◆ **What you have to do**
Starting at the line that contains "(580, 567) = (702, 432): turquoise" and ending at the final line of the entries below, write out each line exactly as it appears, but omit the pictures.

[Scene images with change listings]
▼
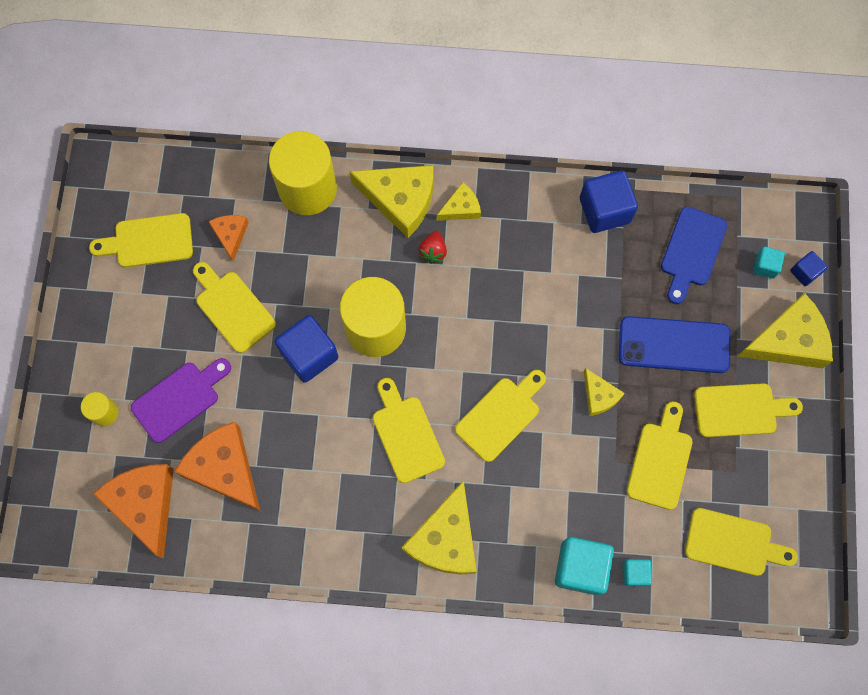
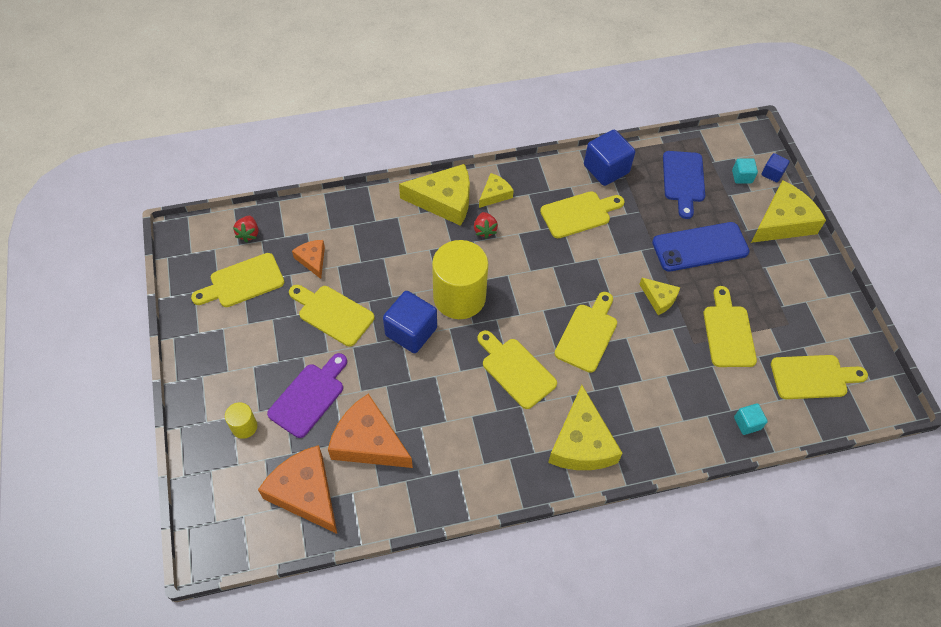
camera: 20 degrees left, 15 degrees down
(171, 182) = (248, 234): none -> red strawberry
(307, 189) = (365, 211): yellow cylinder -> none
(580, 567) = (702, 432): turquoise cube -> none
(740, 410) = (771, 279): yellow cutting board -> yellow cutting board (579, 214)

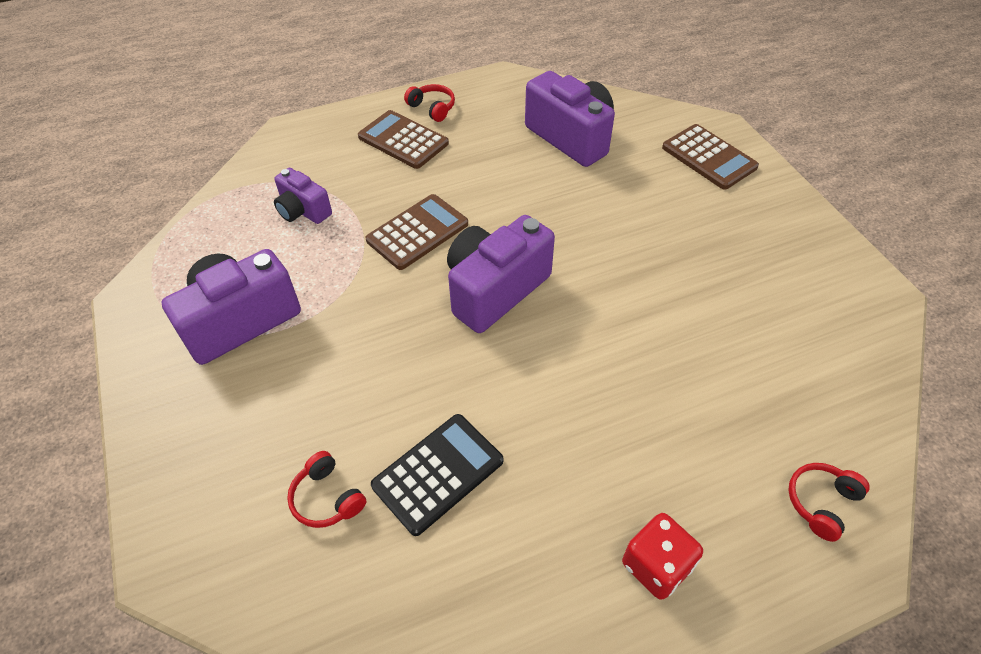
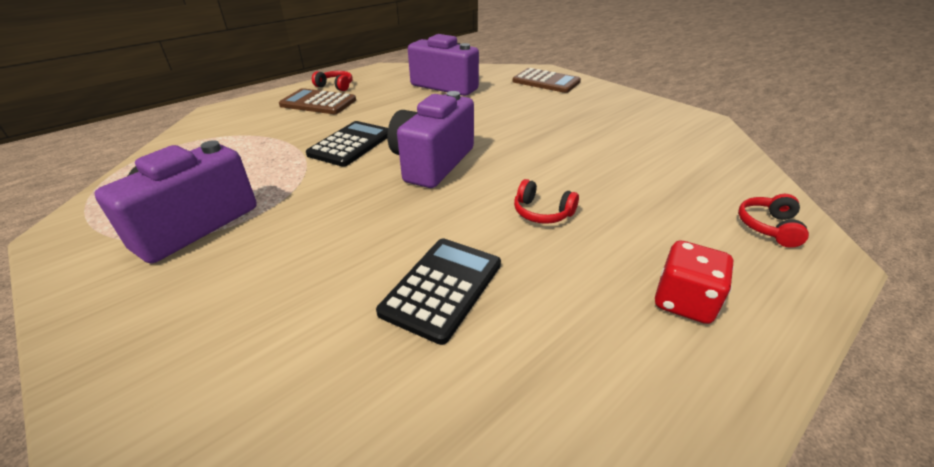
camera: 20 degrees left, 15 degrees down
(303, 211) = (241, 149): purple camera -> none
(327, 498) = (330, 338): red headphones -> red headphones (542, 212)
(417, 232) = (351, 144): brown calculator -> black calculator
▲
◆ **Solution to this task**
(580, 567) = (702, 432): turquoise cube -> none
(740, 410) = (771, 279): yellow cutting board -> yellow cutting board (579, 214)

camera: 20 degrees left, 15 degrees down
(303, 211) = (241, 149): purple camera -> none
(327, 498) = (330, 338): red headphones -> red headphones (542, 212)
(417, 232) = (351, 144): brown calculator -> black calculator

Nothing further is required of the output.